DIRECTIONS:
Your answer should consist solely of the lines from the first line of the data through the line with "yellow banana: 3 -> 1", each reproduced exactly.

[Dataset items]
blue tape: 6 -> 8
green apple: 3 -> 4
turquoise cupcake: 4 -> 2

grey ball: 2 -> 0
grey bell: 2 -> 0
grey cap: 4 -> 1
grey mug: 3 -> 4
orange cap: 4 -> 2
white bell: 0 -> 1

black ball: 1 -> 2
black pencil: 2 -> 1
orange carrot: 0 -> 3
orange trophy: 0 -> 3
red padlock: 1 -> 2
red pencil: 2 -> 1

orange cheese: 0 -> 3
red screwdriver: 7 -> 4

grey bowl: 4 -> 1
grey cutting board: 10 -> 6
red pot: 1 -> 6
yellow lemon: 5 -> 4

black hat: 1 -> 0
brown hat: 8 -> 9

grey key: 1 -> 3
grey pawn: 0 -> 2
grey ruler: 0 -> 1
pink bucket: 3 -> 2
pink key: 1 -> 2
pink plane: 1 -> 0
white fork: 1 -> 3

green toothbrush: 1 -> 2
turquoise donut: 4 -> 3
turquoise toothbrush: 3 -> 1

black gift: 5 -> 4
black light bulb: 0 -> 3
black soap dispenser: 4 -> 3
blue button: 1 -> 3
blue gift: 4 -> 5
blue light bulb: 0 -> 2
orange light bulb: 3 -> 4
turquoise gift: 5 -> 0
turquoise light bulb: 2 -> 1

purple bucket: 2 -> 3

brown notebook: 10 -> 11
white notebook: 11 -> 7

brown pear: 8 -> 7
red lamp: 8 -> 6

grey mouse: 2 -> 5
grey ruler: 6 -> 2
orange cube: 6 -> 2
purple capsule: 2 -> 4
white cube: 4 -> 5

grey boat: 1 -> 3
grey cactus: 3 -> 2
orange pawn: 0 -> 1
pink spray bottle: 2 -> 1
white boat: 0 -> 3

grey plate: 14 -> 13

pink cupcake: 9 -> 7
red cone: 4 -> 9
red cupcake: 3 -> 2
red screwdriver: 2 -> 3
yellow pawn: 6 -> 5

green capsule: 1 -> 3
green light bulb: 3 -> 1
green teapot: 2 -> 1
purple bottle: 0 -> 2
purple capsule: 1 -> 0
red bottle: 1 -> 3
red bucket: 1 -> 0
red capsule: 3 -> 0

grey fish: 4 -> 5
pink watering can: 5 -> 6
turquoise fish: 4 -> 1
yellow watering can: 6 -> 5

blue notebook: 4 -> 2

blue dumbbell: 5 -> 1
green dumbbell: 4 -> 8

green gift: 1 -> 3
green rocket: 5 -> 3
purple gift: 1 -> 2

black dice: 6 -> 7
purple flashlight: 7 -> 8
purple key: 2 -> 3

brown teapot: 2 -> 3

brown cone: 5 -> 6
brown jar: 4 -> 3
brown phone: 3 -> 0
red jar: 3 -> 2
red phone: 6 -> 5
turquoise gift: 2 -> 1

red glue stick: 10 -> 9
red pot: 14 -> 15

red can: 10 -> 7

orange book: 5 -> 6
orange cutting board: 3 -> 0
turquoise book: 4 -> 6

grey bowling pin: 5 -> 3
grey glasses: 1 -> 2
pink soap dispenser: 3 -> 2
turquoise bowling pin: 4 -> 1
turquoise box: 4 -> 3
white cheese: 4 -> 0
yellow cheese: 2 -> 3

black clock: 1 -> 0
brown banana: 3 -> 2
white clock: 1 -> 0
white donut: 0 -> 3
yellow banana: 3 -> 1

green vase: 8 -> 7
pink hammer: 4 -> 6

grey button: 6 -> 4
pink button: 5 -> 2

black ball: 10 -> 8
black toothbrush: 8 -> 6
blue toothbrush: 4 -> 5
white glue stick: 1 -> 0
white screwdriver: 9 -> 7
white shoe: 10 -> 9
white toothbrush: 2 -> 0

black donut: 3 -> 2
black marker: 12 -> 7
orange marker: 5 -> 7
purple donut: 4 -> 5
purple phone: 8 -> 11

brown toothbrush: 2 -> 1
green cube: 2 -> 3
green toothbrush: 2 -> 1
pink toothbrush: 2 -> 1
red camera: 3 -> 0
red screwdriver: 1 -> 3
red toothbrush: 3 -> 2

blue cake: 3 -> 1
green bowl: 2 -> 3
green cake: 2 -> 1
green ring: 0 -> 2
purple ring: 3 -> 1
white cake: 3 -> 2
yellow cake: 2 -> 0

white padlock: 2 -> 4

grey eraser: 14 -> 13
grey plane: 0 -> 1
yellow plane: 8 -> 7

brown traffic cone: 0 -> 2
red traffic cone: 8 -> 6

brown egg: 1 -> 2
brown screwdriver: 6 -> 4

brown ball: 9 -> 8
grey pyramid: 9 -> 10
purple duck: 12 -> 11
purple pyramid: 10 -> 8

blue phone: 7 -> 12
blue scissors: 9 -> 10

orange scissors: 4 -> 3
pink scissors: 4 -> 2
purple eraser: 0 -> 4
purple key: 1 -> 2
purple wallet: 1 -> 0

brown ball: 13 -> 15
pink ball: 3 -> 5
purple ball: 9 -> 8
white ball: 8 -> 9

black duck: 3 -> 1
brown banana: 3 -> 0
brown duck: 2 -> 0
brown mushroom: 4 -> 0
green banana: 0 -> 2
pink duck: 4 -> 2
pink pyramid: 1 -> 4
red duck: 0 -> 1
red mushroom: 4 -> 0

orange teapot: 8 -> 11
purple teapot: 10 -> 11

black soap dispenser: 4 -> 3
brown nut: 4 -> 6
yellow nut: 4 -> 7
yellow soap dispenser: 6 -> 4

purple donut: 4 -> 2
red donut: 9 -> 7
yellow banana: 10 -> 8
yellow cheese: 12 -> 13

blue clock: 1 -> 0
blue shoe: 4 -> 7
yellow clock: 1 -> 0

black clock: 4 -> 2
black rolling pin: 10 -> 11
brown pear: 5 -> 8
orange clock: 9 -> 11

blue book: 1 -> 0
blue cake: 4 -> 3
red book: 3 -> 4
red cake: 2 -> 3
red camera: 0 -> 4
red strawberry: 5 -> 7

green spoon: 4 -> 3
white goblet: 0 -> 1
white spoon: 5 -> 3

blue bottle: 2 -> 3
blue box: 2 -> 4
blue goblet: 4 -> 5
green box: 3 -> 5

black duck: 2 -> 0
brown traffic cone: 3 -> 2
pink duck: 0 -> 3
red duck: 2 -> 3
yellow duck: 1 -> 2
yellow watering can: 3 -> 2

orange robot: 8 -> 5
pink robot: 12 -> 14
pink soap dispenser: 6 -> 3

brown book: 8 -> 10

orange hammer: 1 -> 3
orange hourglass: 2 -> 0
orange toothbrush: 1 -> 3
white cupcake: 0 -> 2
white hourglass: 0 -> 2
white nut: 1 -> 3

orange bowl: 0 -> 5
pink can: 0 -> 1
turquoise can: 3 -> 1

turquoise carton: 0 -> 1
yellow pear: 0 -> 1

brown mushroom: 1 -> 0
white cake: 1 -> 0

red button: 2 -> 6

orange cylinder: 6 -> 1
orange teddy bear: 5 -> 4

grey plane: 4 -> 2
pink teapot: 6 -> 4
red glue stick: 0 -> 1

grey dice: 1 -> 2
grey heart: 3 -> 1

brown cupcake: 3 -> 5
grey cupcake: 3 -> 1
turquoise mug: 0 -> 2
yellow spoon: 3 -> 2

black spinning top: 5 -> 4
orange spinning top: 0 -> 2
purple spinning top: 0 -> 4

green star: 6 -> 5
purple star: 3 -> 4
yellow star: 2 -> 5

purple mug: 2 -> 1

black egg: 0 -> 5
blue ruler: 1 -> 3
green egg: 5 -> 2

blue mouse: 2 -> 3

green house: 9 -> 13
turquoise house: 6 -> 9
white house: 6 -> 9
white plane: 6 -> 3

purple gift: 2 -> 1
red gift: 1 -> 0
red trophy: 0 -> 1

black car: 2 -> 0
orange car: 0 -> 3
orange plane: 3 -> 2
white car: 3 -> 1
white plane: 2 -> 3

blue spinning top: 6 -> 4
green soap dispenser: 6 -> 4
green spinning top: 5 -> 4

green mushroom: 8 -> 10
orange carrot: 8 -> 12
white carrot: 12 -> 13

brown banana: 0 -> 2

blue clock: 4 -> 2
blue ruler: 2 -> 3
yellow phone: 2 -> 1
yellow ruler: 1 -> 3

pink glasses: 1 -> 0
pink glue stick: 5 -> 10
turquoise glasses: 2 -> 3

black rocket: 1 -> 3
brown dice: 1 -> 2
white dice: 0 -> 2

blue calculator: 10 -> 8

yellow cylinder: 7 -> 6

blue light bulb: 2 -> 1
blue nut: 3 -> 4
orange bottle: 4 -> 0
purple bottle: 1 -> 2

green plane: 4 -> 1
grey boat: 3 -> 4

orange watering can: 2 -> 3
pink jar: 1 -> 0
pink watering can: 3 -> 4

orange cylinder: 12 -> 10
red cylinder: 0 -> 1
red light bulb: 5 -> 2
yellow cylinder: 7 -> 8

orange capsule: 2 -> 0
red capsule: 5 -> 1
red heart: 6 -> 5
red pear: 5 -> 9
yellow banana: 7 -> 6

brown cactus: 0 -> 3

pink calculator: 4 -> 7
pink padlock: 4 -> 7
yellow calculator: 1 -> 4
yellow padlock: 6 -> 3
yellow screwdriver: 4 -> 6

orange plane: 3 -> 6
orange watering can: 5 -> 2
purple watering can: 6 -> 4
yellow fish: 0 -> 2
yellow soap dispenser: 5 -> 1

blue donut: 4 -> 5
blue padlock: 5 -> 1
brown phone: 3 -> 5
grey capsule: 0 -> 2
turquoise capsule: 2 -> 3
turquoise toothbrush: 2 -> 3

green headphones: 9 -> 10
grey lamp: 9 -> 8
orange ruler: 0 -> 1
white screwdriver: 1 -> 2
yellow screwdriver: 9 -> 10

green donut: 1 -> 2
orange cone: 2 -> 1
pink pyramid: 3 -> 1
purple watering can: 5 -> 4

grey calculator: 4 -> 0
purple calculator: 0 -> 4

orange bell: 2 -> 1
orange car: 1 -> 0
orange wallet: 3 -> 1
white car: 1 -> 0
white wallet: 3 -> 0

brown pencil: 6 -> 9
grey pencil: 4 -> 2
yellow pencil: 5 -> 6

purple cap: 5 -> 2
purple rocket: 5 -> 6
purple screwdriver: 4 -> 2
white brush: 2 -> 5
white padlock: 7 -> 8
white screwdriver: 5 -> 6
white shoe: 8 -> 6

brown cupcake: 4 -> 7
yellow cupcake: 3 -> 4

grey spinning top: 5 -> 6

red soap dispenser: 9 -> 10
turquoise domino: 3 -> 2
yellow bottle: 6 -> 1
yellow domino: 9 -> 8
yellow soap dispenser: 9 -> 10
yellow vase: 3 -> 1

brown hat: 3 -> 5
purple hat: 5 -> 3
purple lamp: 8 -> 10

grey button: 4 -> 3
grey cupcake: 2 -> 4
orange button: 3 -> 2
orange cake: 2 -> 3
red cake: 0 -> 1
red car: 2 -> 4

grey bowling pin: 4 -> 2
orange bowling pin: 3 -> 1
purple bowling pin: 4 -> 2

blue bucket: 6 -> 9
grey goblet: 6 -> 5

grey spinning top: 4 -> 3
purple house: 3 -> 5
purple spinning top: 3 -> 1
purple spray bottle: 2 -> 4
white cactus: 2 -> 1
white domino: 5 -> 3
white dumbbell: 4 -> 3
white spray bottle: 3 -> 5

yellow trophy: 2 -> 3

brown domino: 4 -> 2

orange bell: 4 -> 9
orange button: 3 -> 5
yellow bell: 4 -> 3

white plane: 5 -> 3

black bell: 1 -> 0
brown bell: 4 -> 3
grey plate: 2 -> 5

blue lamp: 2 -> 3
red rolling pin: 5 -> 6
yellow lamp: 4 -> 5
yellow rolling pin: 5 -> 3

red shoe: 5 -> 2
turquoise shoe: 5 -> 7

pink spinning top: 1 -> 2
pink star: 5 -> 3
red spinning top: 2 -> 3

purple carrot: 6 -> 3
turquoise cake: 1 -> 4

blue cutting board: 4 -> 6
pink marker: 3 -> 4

EXERCISE ANSWER:
blue tape: 6 -> 8
green apple: 3 -> 4
turquoise cupcake: 4 -> 2

grey ball: 2 -> 0
grey bell: 2 -> 0
grey cap: 4 -> 1
grey mug: 3 -> 4
orange cap: 4 -> 2
white bell: 0 -> 1

black ball: 1 -> 2
black pencil: 2 -> 1
orange carrot: 0 -> 3
orange trophy: 0 -> 3
red padlock: 1 -> 2
red pencil: 2 -> 1

orange cheese: 0 -> 3
red screwdriver: 7 -> 4

grey bowl: 4 -> 1
grey cutting board: 10 -> 6
red pot: 1 -> 6
yellow lemon: 5 -> 4

black hat: 1 -> 0
brown hat: 8 -> 9

grey key: 1 -> 3
grey pawn: 0 -> 2
grey ruler: 0 -> 1
pink bucket: 3 -> 2
pink key: 1 -> 2
pink plane: 1 -> 0
white fork: 1 -> 3

green toothbrush: 1 -> 2
turquoise donut: 4 -> 3
turquoise toothbrush: 3 -> 1

black gift: 5 -> 4
black light bulb: 0 -> 3
black soap dispenser: 4 -> 3
blue button: 1 -> 3
blue gift: 4 -> 5
blue light bulb: 0 -> 2
orange light bulb: 3 -> 4
turquoise gift: 5 -> 0
turquoise light bulb: 2 -> 1

purple bucket: 2 -> 3

brown notebook: 10 -> 11
white notebook: 11 -> 7

brown pear: 8 -> 7
red lamp: 8 -> 6

grey mouse: 2 -> 5
grey ruler: 6 -> 2
orange cube: 6 -> 2
purple capsule: 2 -> 4
white cube: 4 -> 5

grey boat: 1 -> 3
grey cactus: 3 -> 2
orange pawn: 0 -> 1
pink spray bottle: 2 -> 1
white boat: 0 -> 3

grey plate: 14 -> 13

pink cupcake: 9 -> 7
red cone: 4 -> 9
red cupcake: 3 -> 2
red screwdriver: 2 -> 3
yellow pawn: 6 -> 5

green capsule: 1 -> 3
green light bulb: 3 -> 1
green teapot: 2 -> 1
purple bottle: 0 -> 2
purple capsule: 1 -> 0
red bottle: 1 -> 3
red bucket: 1 -> 0
red capsule: 3 -> 0

grey fish: 4 -> 5
pink watering can: 5 -> 6
turquoise fish: 4 -> 1
yellow watering can: 6 -> 5

blue notebook: 4 -> 2

blue dumbbell: 5 -> 1
green dumbbell: 4 -> 8

green gift: 1 -> 3
green rocket: 5 -> 3
purple gift: 1 -> 2

black dice: 6 -> 7
purple flashlight: 7 -> 8
purple key: 2 -> 3

brown teapot: 2 -> 3

brown cone: 5 -> 6
brown jar: 4 -> 3
brown phone: 3 -> 0
red jar: 3 -> 2
red phone: 6 -> 5
turquoise gift: 2 -> 1

red glue stick: 10 -> 9
red pot: 14 -> 15

red can: 10 -> 7

orange book: 5 -> 6
orange cutting board: 3 -> 0
turquoise book: 4 -> 6

grey bowling pin: 5 -> 3
grey glasses: 1 -> 2
pink soap dispenser: 3 -> 2
turquoise bowling pin: 4 -> 1
turquoise box: 4 -> 3
white cheese: 4 -> 0
yellow cheese: 2 -> 3

black clock: 1 -> 0
brown banana: 3 -> 2
white clock: 1 -> 0
white donut: 0 -> 3
yellow banana: 3 -> 1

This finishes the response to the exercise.